Description of the task: Look through the data that follows and copy each line with the string "camera".

Extracted information:
************
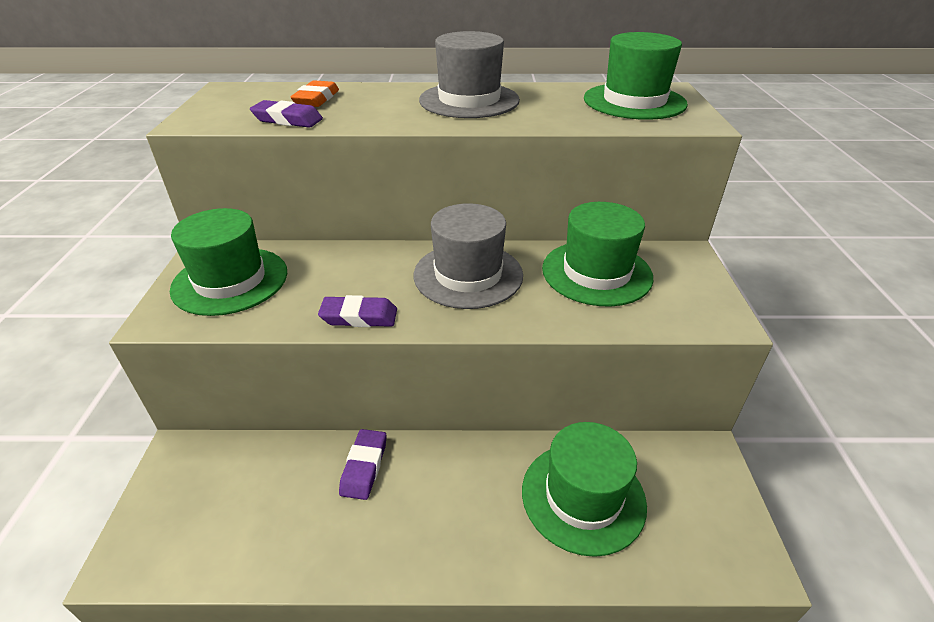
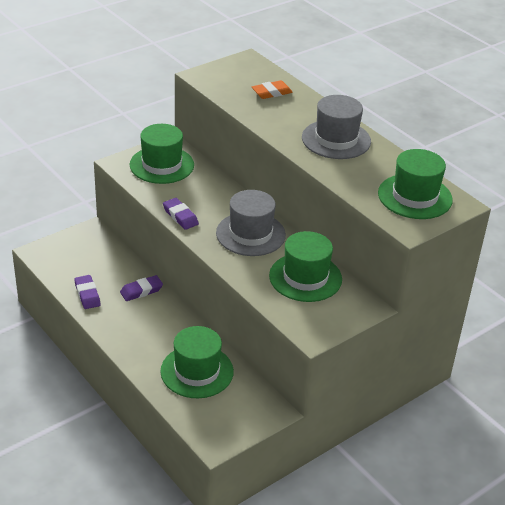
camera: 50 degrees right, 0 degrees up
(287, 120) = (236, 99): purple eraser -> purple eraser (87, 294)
************
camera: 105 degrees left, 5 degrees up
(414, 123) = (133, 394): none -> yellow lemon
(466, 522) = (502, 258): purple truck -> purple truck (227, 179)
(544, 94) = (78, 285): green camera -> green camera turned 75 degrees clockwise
************
Solution below:
camera: 50 degrees right, 0 degrees up
camera: 105 degrees left, 5 degrees up
(544, 94) = (78, 285): green camera -> green camera turned 75 degrees clockwise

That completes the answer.